*WORK INSTRUCTION*. Please filter the data down to the lines that include the word "none" and copy them.

*DATA EXTRACT*.

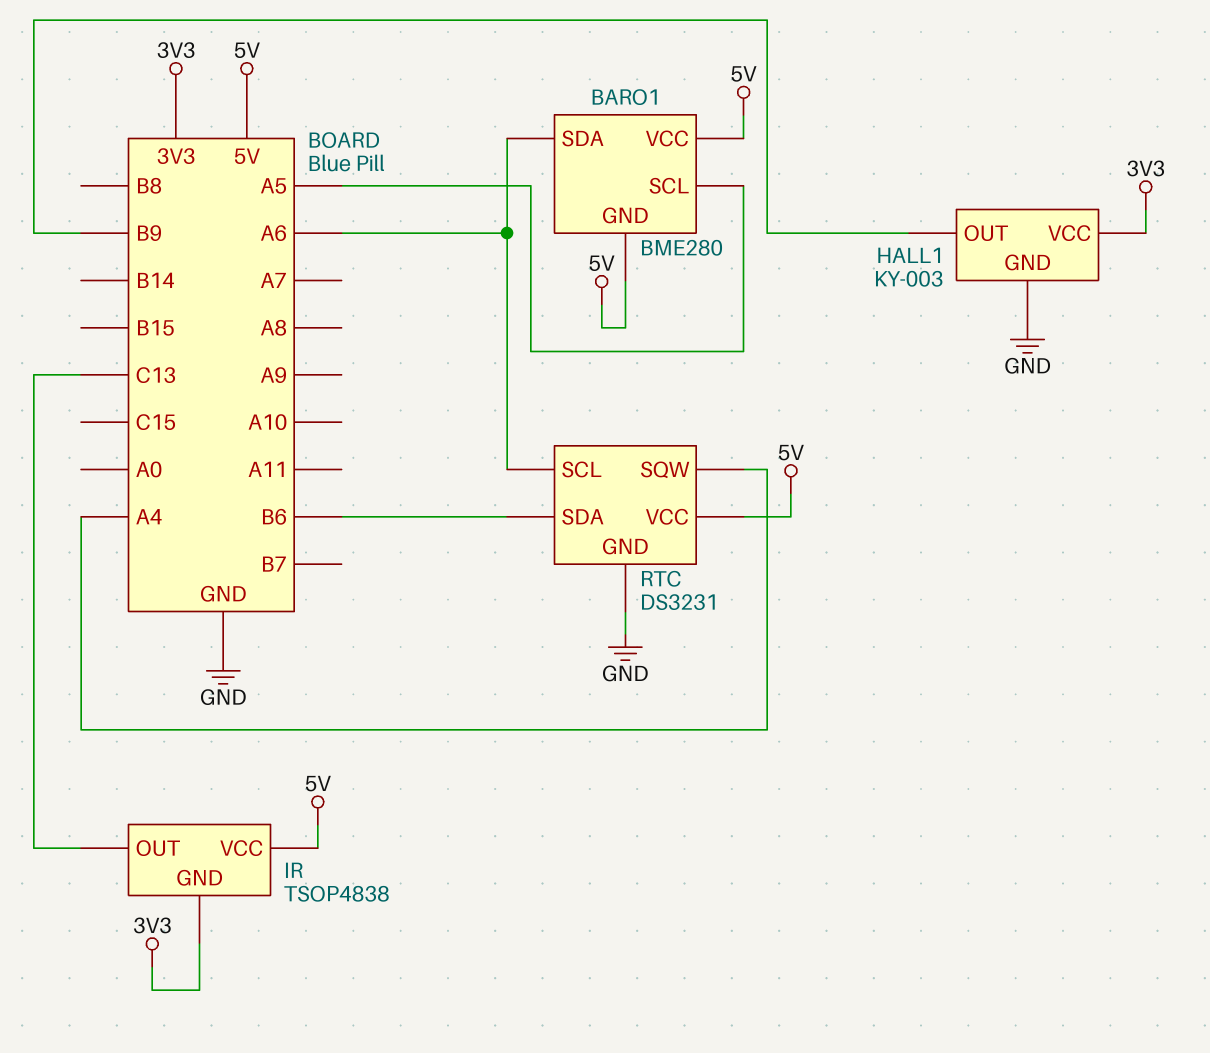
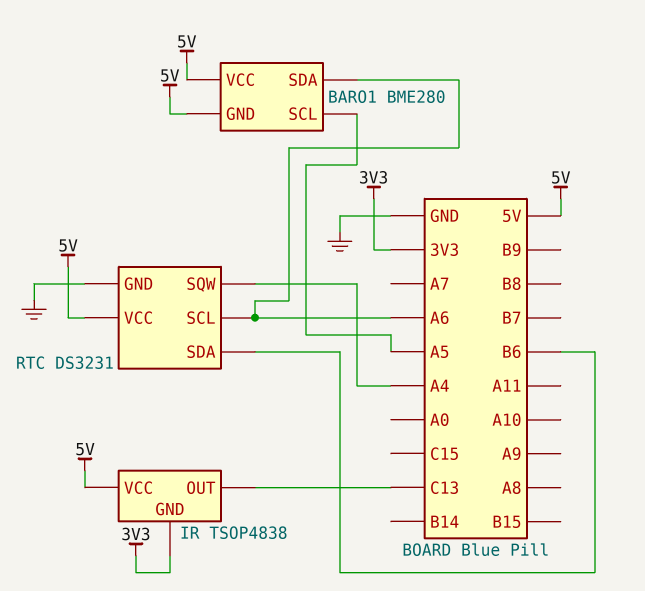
HALL1: KY-003 -> none
HALL1 pin GND: GND -> none
HALL1 pin OUT: B9 -> none
HALL1 pin VCC: 3V3 -> none

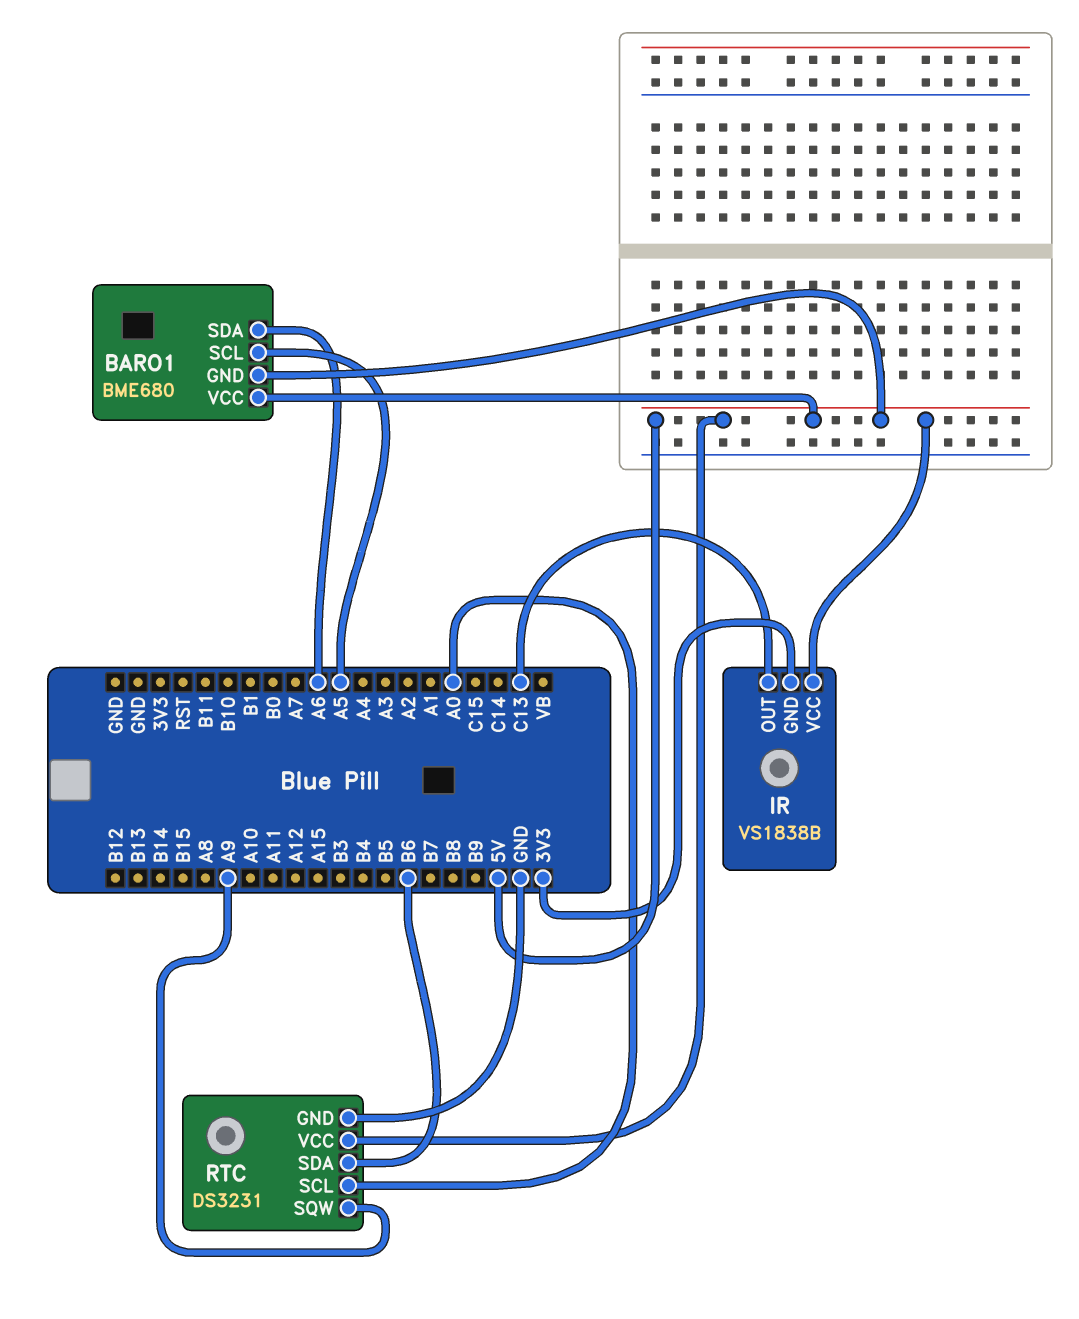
BARO1: BME280 -> BME680
IR: TSOP4838 -> VS1838B
RTC pin SCL: A6 -> A0
RTC pin SQW: A4 -> A9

*TASK RESULT*.
HALL1: KY-003 -> none
HALL1 pin GND: GND -> none
HALL1 pin OUT: B9 -> none
HALL1 pin VCC: 3V3 -> none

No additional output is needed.